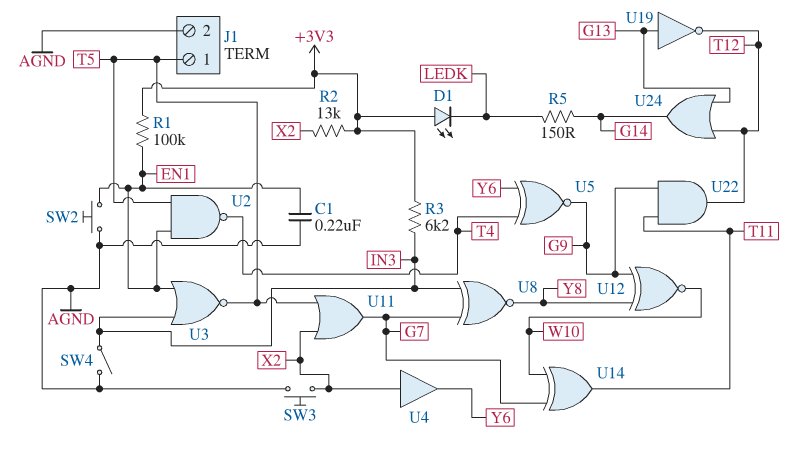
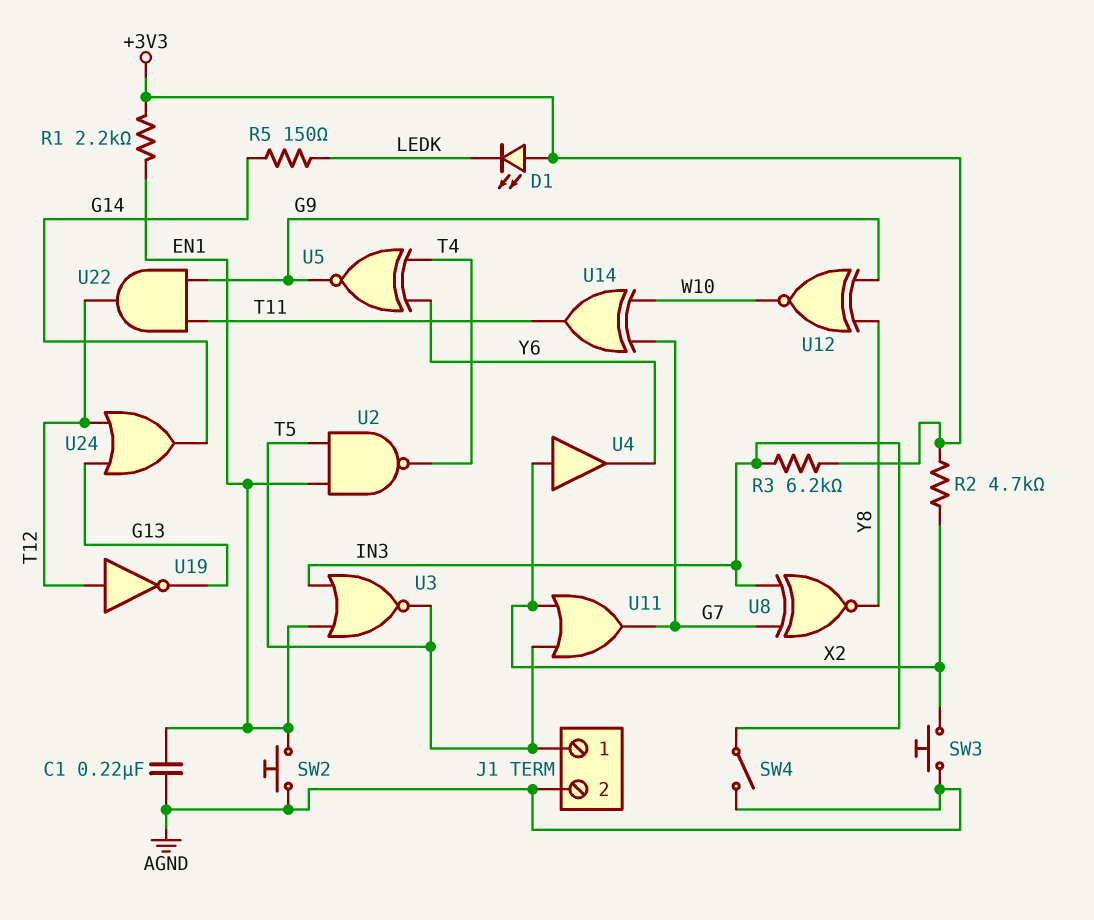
R1: 100k (+3V3, EN1) -> 2.2k (+3V3, EN1)
R2: 13k (+3V3, X2) -> 4.7k (+3V3, X2)
U19: NOT (in G13, out T12) -> NOT (in T12, out G13)

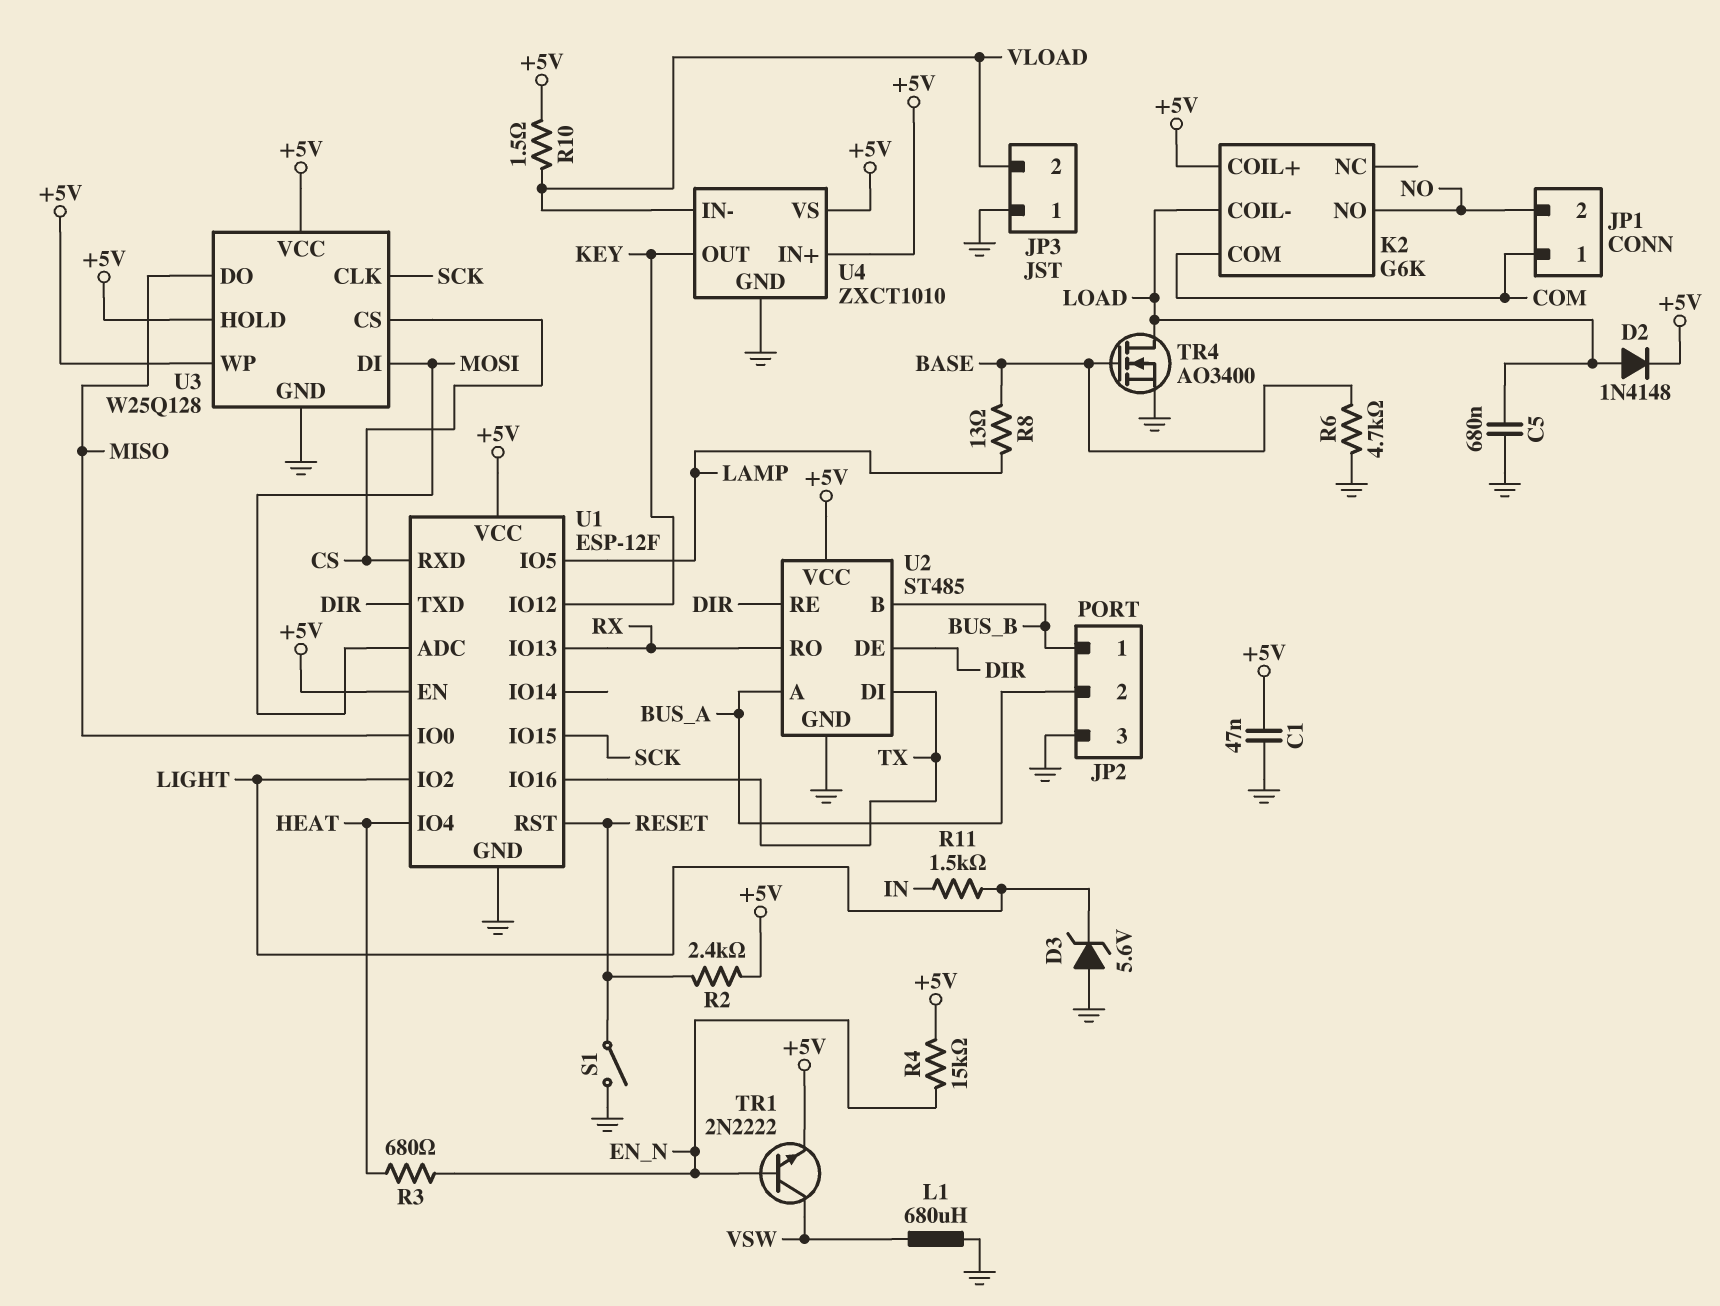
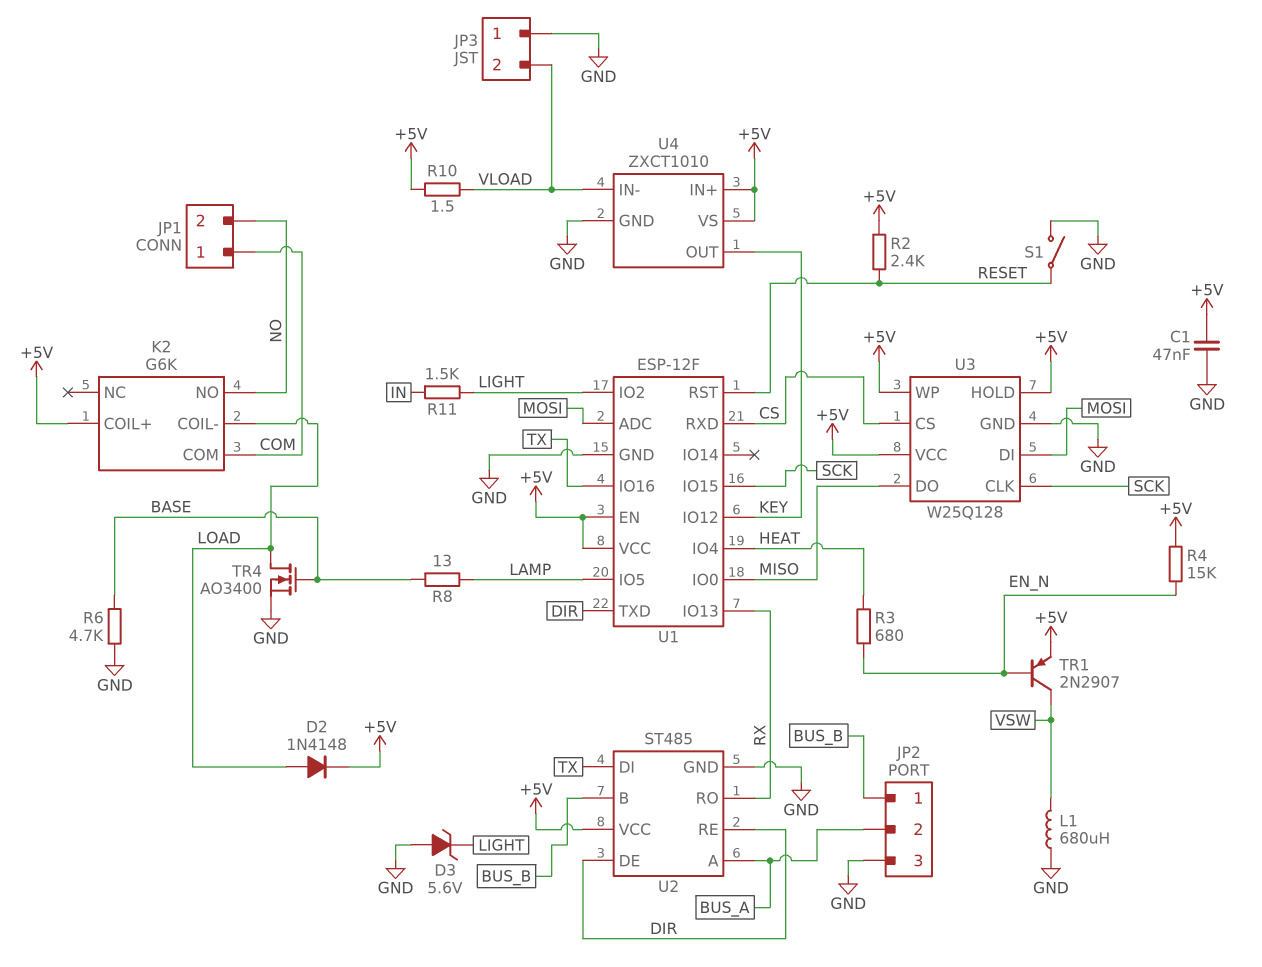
C5: 680nF (GND, LOAD) -> none
TR1: NPN 2N2222 (B EN_N, C VSW, E +5V) -> PNP 2N2907 (B EN_N, C VSW, E +5V)

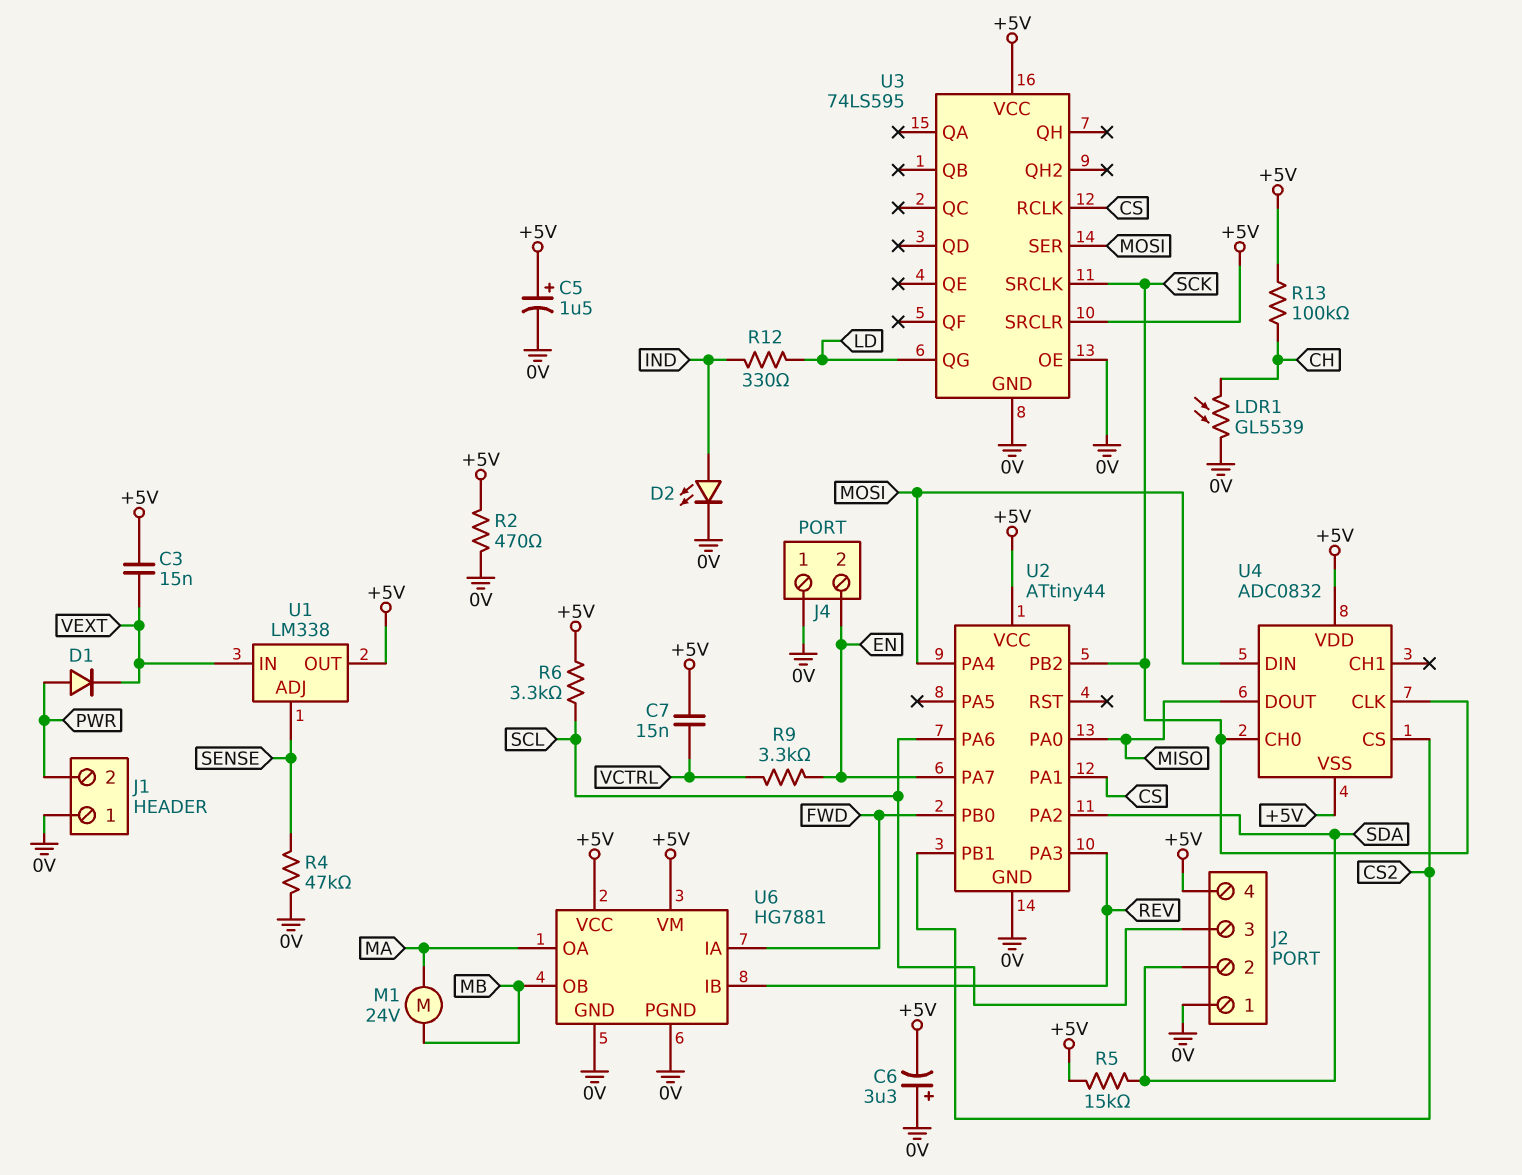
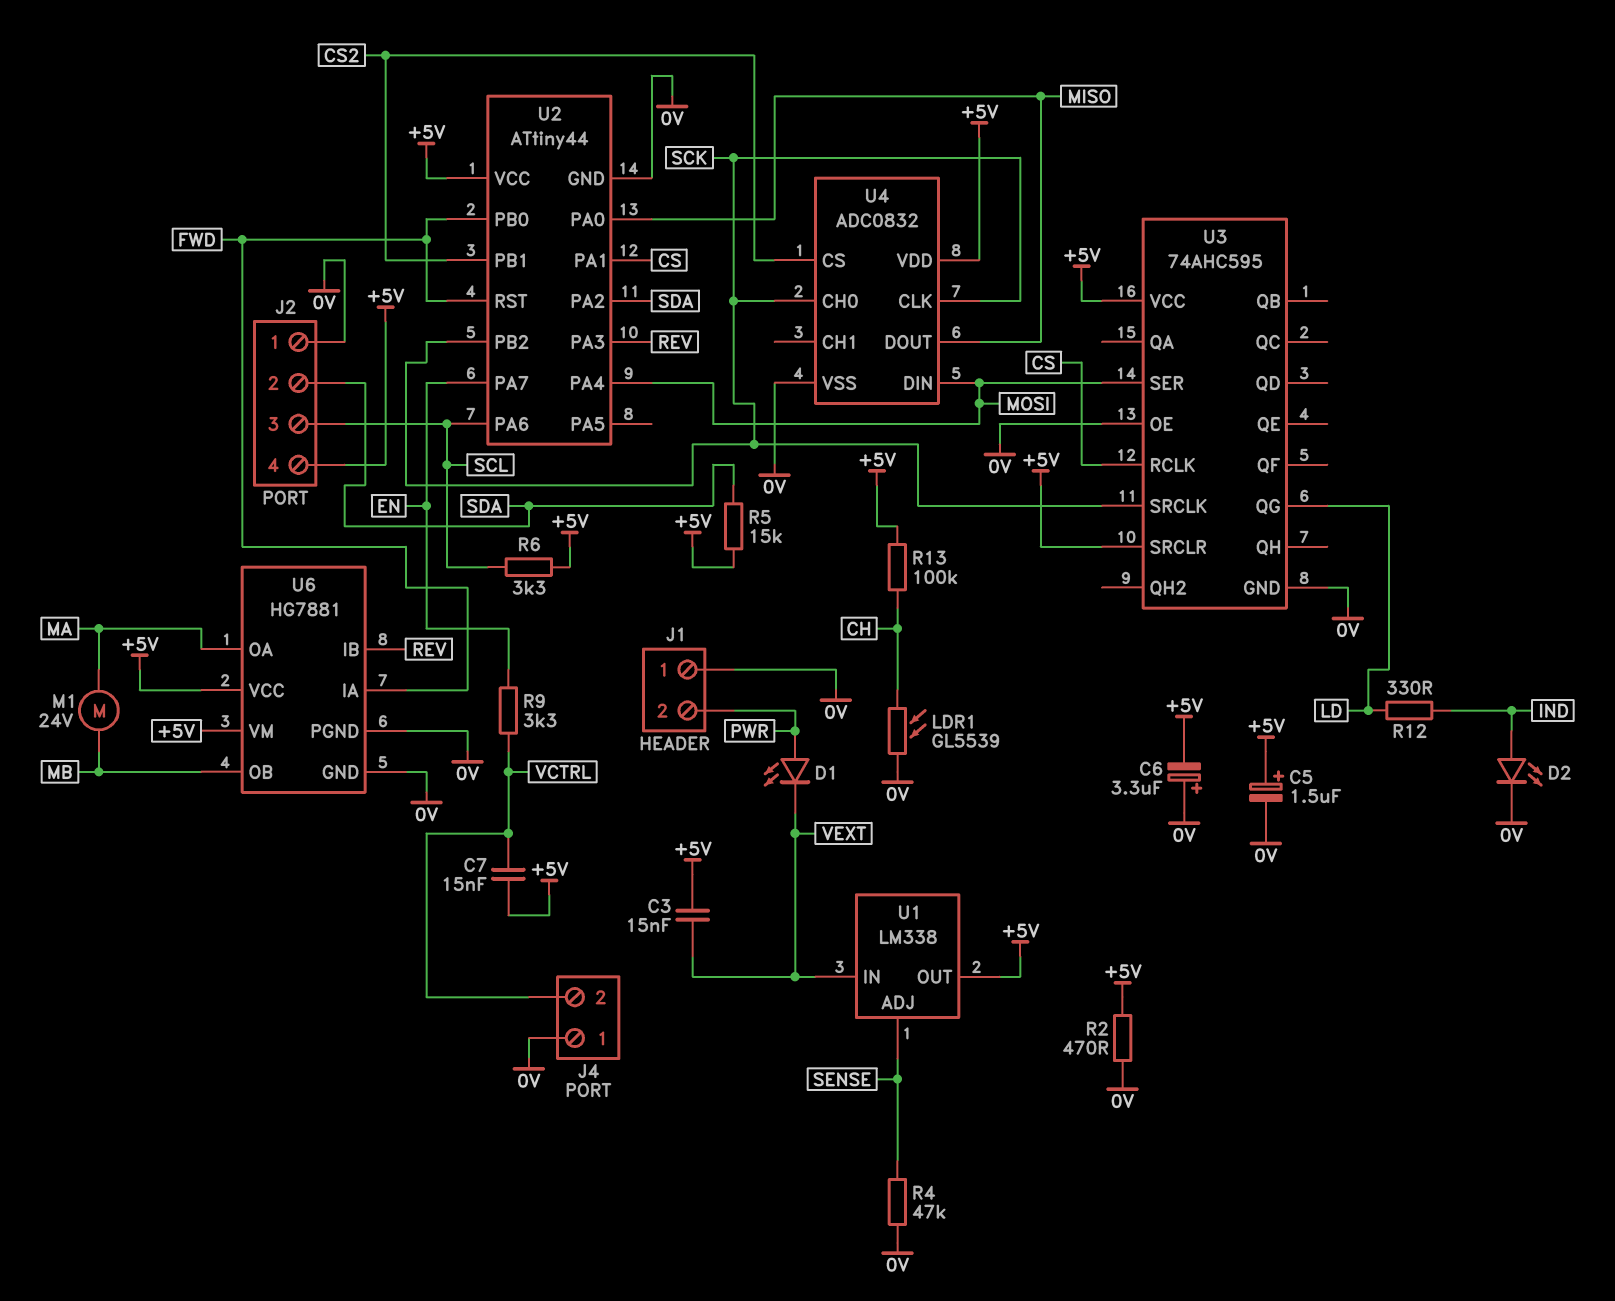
D1: diode (A PWR, K VEXT) -> LED (A PWR, K VEXT)
J4 pin 2: EN -> VCTRL
U2 pin RST: none -> FWD
U3: 74LS595 -> 74AHC595
U4 pin VSS: +5V -> 0V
++++
• **Aim of the task**: If a line in the entries includes the word "none", copy that line out.

• **Your solution**:
C5: 680nF (GND, LOAD) -> none
U2 pin RST: none -> FWD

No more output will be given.